--- TASK INPUT Enclosed Below ---

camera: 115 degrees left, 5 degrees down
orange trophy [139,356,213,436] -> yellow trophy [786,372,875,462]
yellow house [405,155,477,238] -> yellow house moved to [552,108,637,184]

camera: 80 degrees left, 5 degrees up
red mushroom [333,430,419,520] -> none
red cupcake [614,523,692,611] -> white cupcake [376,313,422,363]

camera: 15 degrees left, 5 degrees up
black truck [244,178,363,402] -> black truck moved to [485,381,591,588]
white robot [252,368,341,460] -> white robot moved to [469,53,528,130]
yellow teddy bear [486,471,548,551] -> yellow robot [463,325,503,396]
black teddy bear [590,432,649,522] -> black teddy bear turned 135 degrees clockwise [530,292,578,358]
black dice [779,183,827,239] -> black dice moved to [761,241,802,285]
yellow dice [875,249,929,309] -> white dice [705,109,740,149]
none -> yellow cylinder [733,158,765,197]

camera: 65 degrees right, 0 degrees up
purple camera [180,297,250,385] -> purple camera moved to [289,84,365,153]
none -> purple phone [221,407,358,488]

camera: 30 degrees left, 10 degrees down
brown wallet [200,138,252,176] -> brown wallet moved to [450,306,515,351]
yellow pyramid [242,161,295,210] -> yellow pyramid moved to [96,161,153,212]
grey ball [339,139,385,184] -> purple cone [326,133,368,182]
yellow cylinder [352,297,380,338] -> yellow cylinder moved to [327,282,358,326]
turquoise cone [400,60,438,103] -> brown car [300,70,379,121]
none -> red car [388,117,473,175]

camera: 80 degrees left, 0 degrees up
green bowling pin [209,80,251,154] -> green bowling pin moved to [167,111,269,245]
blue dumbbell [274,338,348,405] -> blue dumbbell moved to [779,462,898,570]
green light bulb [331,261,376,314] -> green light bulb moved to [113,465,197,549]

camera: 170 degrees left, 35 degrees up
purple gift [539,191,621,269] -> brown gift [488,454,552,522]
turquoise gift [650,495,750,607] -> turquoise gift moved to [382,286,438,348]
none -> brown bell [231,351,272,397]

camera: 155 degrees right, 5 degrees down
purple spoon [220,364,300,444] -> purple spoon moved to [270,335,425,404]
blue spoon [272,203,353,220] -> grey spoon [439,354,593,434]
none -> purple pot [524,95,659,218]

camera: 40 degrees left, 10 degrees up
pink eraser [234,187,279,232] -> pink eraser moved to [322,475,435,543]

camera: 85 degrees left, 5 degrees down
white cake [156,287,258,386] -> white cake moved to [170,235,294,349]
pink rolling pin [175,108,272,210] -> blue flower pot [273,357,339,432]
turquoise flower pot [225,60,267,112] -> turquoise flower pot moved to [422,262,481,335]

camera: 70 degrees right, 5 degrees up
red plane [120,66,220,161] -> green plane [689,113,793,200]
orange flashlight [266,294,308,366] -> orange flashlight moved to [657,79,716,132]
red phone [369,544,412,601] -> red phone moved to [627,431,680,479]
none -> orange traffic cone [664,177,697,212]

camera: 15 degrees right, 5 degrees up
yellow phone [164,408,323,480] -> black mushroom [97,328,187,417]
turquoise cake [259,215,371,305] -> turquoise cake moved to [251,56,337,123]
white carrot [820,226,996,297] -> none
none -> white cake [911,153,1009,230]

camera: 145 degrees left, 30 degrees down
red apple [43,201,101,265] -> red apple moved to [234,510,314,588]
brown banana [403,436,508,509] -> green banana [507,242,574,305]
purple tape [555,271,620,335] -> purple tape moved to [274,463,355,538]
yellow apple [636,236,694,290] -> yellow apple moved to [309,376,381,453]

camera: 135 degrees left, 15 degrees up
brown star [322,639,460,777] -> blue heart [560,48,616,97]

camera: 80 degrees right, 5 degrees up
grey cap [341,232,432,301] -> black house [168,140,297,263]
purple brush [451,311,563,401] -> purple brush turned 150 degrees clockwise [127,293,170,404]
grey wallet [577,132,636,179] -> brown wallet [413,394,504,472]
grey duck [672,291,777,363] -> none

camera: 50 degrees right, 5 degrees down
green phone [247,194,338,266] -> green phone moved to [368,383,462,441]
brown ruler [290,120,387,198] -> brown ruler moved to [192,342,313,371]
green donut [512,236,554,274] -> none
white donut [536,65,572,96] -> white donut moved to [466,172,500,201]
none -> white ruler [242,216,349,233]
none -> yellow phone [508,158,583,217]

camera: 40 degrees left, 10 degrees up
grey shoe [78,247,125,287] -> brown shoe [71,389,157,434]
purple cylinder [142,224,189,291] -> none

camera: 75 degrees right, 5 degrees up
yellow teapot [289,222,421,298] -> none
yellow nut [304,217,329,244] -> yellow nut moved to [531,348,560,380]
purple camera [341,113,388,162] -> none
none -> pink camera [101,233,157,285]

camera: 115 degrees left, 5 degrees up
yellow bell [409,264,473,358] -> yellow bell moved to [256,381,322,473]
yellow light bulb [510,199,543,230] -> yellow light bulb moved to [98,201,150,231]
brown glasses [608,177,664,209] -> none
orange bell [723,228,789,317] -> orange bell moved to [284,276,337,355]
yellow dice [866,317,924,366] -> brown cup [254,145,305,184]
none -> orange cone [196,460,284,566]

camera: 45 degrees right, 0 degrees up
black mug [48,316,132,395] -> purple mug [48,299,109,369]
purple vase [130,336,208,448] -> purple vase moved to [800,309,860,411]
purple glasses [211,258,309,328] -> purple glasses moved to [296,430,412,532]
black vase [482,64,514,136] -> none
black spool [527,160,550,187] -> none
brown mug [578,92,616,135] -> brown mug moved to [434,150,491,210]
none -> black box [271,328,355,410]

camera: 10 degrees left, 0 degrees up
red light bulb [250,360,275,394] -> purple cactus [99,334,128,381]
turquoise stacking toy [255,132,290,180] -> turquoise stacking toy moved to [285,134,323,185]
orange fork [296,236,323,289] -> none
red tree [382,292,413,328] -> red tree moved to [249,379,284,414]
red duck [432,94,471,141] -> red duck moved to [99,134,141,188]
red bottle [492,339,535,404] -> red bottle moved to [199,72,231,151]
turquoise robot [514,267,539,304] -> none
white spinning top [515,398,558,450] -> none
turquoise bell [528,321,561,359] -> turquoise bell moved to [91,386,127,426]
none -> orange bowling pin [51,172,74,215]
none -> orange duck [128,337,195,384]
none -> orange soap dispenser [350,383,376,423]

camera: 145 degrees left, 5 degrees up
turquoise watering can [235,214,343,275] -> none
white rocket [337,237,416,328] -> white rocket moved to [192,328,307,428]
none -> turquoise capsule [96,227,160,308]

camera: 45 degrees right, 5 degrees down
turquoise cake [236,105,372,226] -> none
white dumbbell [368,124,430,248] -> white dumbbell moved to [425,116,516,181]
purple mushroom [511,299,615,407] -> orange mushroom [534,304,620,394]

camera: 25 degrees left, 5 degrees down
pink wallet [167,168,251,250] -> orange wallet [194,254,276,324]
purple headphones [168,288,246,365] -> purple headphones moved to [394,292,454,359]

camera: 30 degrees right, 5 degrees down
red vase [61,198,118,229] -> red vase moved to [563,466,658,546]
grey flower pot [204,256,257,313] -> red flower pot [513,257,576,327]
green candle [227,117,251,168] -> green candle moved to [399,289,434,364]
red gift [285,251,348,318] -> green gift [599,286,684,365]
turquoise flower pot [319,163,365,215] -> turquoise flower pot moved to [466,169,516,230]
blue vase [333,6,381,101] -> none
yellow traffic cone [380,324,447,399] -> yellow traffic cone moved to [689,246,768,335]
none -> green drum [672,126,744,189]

--- End of Enclosed TASK INPUT ---

### ACTIVITY
In the records above, find each line with the string "brown" and list it.

### WRITTEN ANSWER
brown wallet [200,138,252,176] -> brown wallet moved to [450,306,515,351]
turquoise cone [400,60,438,103] -> brown car [300,70,379,121]
purple gift [539,191,621,269] -> brown gift [488,454,552,522]
none -> brown bell [231,351,272,397]
brown banana [403,436,508,509] -> green banana [507,242,574,305]
brown star [322,639,460,777] -> blue heart [560,48,616,97]
grey wallet [577,132,636,179] -> brown wallet [413,394,504,472]
brown ruler [290,120,387,198] -> brown ruler moved to [192,342,313,371]
grey shoe [78,247,125,287] -> brown shoe [71,389,157,434]
brown glasses [608,177,664,209] -> none
yellow dice [866,317,924,366] -> brown cup [254,145,305,184]
brown mug [578,92,616,135] -> brown mug moved to [434,150,491,210]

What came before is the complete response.